◆ **Data for processing**:
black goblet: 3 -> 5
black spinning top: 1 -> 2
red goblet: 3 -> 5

...

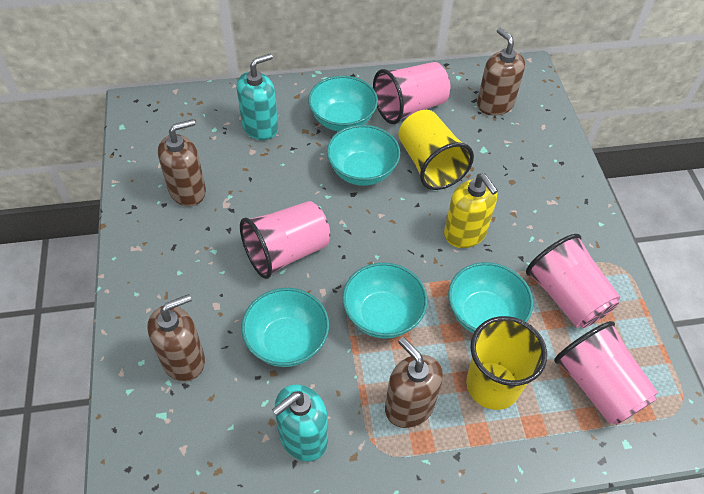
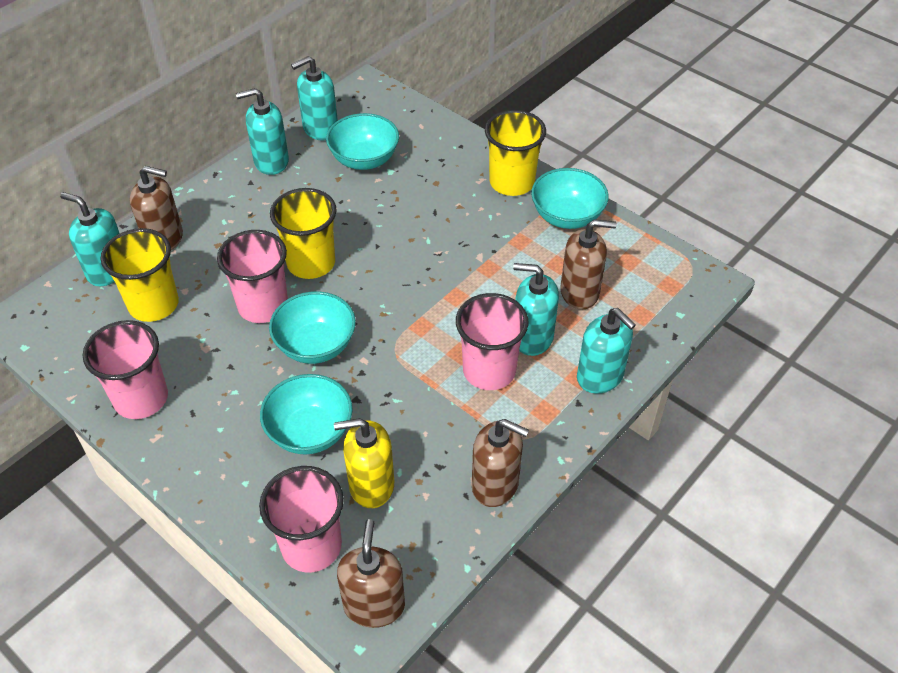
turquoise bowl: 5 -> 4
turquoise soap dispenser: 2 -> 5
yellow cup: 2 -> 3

* * *

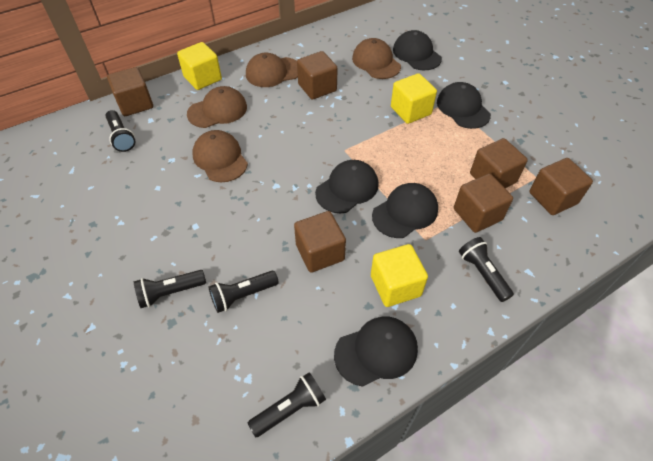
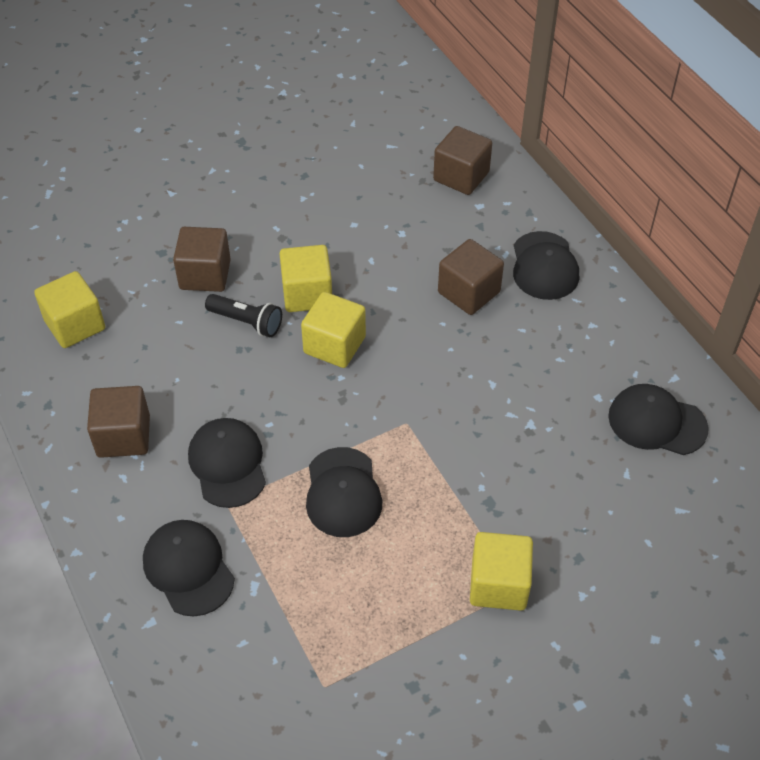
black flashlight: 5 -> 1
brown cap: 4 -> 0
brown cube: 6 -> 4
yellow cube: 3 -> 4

◆ **Aim of the exercise**: State how many lines in the listing above contain the word "black", giving only the number.

◆ **Result**: 3